What is being asked » Send back the records in full, character for character.
┌─ Provided entries
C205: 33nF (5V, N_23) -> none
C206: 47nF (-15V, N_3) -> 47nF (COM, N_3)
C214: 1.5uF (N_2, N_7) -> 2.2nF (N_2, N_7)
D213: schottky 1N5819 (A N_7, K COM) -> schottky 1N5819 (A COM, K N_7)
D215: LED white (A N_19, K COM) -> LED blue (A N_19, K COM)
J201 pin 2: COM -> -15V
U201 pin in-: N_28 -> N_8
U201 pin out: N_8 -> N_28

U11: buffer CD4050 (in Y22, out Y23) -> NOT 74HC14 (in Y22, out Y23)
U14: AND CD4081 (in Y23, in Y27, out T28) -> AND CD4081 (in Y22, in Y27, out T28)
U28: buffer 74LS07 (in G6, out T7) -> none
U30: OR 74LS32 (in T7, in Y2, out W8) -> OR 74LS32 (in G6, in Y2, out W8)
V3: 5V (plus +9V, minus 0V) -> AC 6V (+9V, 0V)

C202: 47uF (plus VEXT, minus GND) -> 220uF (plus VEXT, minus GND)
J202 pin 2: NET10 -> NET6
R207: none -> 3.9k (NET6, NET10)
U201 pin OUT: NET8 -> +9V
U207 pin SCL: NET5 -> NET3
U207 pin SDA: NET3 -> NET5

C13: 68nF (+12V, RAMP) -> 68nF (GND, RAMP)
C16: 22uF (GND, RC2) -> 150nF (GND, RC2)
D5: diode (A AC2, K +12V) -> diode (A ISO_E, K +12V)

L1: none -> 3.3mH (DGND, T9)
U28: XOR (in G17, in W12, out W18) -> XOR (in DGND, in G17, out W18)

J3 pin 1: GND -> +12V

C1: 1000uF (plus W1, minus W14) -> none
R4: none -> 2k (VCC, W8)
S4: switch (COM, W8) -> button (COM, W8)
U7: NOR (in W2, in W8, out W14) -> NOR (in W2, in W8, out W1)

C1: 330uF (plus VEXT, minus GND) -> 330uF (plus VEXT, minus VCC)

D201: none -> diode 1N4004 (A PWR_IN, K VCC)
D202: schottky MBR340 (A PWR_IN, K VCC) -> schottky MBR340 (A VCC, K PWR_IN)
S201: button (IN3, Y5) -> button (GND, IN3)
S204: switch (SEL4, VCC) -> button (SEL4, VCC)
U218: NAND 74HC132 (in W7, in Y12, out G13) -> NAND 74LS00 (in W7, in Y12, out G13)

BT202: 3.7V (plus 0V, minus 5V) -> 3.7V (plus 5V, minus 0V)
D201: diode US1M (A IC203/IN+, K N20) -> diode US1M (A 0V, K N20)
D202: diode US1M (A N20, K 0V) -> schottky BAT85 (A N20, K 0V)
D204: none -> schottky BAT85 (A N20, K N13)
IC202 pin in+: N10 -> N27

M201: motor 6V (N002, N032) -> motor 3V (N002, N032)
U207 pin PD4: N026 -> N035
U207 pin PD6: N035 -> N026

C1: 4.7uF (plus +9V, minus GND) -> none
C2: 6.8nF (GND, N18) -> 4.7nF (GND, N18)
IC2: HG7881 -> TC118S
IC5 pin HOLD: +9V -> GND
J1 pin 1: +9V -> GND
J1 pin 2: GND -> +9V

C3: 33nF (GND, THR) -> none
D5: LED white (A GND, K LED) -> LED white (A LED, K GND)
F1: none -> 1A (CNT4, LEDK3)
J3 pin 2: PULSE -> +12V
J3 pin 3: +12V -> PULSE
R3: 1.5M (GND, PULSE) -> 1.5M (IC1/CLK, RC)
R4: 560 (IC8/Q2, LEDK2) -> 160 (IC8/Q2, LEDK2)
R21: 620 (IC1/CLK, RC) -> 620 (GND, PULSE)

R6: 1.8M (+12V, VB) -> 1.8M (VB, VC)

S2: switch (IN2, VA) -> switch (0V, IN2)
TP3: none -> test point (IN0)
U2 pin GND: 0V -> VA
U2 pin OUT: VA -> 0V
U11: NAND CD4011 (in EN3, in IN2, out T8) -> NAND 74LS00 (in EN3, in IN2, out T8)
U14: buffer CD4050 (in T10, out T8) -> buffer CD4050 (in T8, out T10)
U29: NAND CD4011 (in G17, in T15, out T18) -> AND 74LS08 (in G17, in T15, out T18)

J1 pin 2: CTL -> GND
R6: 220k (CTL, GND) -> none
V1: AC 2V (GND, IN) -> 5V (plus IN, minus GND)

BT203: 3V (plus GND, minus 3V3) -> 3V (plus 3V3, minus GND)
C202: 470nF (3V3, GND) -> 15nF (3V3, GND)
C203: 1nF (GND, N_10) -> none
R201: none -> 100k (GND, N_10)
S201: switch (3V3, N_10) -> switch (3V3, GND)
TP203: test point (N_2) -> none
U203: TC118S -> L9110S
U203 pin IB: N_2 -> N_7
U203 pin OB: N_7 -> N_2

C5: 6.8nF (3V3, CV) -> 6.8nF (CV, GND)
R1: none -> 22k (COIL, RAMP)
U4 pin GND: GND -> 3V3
└─
Exercise output »
C205: 33nF (5V, N_23) -> none
C206: 47nF (-15V, N_3) -> 47nF (COM, N_3)
C214: 1.5uF (N_2, N_7) -> 2.2nF (N_2, N_7)
D213: schottky 1N5819 (A N_7, K COM) -> schottky 1N5819 (A COM, K N_7)
D215: LED white (A N_19, K COM) -> LED blue (A N_19, K COM)
J201 pin 2: COM -> -15V
U201 pin in-: N_28 -> N_8
U201 pin out: N_8 -> N_28

U11: buffer CD4050 (in Y22, out Y23) -> NOT 74HC14 (in Y22, out Y23)
U14: AND CD4081 (in Y23, in Y27, out T28) -> AND CD4081 (in Y22, in Y27, out T28)
U28: buffer 74LS07 (in G6, out T7) -> none
U30: OR 74LS32 (in T7, in Y2, out W8) -> OR 74LS32 (in G6, in Y2, out W8)
V3: 5V (plus +9V, minus 0V) -> AC 6V (+9V, 0V)

C202: 47uF (plus VEXT, minus GND) -> 220uF (plus VEXT, minus GND)
J202 pin 2: NET10 -> NET6
R207: none -> 3.9k (NET6, NET10)
U201 pin OUT: NET8 -> +9V
U207 pin SCL: NET5 -> NET3
U207 pin SDA: NET3 -> NET5

C13: 68nF (+12V, RAMP) -> 68nF (GND, RAMP)
C16: 22uF (GND, RC2) -> 150nF (GND, RC2)
D5: diode (A AC2, K +12V) -> diode (A ISO_E, K +12V)

L1: none -> 3.3mH (DGND, T9)
U28: XOR (in G17, in W12, out W18) -> XOR (in DGND, in G17, out W18)

J3 pin 1: GND -> +12V

C1: 1000uF (plus W1, minus W14) -> none
R4: none -> 2k (VCC, W8)
S4: switch (COM, W8) -> button (COM, W8)
U7: NOR (in W2, in W8, out W14) -> NOR (in W2, in W8, out W1)

C1: 330uF (plus VEXT, minus GND) -> 330uF (plus VEXT, minus VCC)

D201: none -> diode 1N4004 (A PWR_IN, K VCC)
D202: schottky MBR340 (A PWR_IN, K VCC) -> schottky MBR340 (A VCC, K PWR_IN)
S201: button (IN3, Y5) -> button (GND, IN3)
S204: switch (SEL4, VCC) -> button (SEL4, VCC)
U218: NAND 74HC132 (in W7, in Y12, out G13) -> NAND 74LS00 (in W7, in Y12, out G13)

BT202: 3.7V (plus 0V, minus 5V) -> 3.7V (plus 5V, minus 0V)
D201: diode US1M (A IC203/IN+, K N20) -> diode US1M (A 0V, K N20)
D202: diode US1M (A N20, K 0V) -> schottky BAT85 (A N20, K 0V)
D204: none -> schottky BAT85 (A N20, K N13)
IC202 pin in+: N10 -> N27

M201: motor 6V (N002, N032) -> motor 3V (N002, N032)
U207 pin PD4: N026 -> N035
U207 pin PD6: N035 -> N026

C1: 4.7uF (plus +9V, minus GND) -> none
C2: 6.8nF (GND, N18) -> 4.7nF (GND, N18)
IC2: HG7881 -> TC118S
IC5 pin HOLD: +9V -> GND
J1 pin 1: +9V -> GND
J1 pin 2: GND -> +9V

C3: 33nF (GND, THR) -> none
D5: LED white (A GND, K LED) -> LED white (A LED, K GND)
F1: none -> 1A (CNT4, LEDK3)
J3 pin 2: PULSE -> +12V
J3 pin 3: +12V -> PULSE
R3: 1.5M (GND, PULSE) -> 1.5M (IC1/CLK, RC)
R4: 560 (IC8/Q2, LEDK2) -> 160 (IC8/Q2, LEDK2)
R21: 620 (IC1/CLK, RC) -> 620 (GND, PULSE)

R6: 1.8M (+12V, VB) -> 1.8M (VB, VC)

S2: switch (IN2, VA) -> switch (0V, IN2)
TP3: none -> test point (IN0)
U2 pin GND: 0V -> VA
U2 pin OUT: VA -> 0V
U11: NAND CD4011 (in EN3, in IN2, out T8) -> NAND 74LS00 (in EN3, in IN2, out T8)
U14: buffer CD4050 (in T10, out T8) -> buffer CD4050 (in T8, out T10)
U29: NAND CD4011 (in G17, in T15, out T18) -> AND 74LS08 (in G17, in T15, out T18)

J1 pin 2: CTL -> GND
R6: 220k (CTL, GND) -> none
V1: AC 2V (GND, IN) -> 5V (plus IN, minus GND)

BT203: 3V (plus GND, minus 3V3) -> 3V (plus 3V3, minus GND)
C202: 470nF (3V3, GND) -> 15nF (3V3, GND)
C203: 1nF (GND, N_10) -> none
R201: none -> 100k (GND, N_10)
S201: switch (3V3, N_10) -> switch (3V3, GND)
TP203: test point (N_2) -> none
U203: TC118S -> L9110S
U203 pin IB: N_2 -> N_7
U203 pin OB: N_7 -> N_2

C5: 6.8nF (3V3, CV) -> 6.8nF (CV, GND)
R1: none -> 22k (COIL, RAMP)
U4 pin GND: GND -> 3V3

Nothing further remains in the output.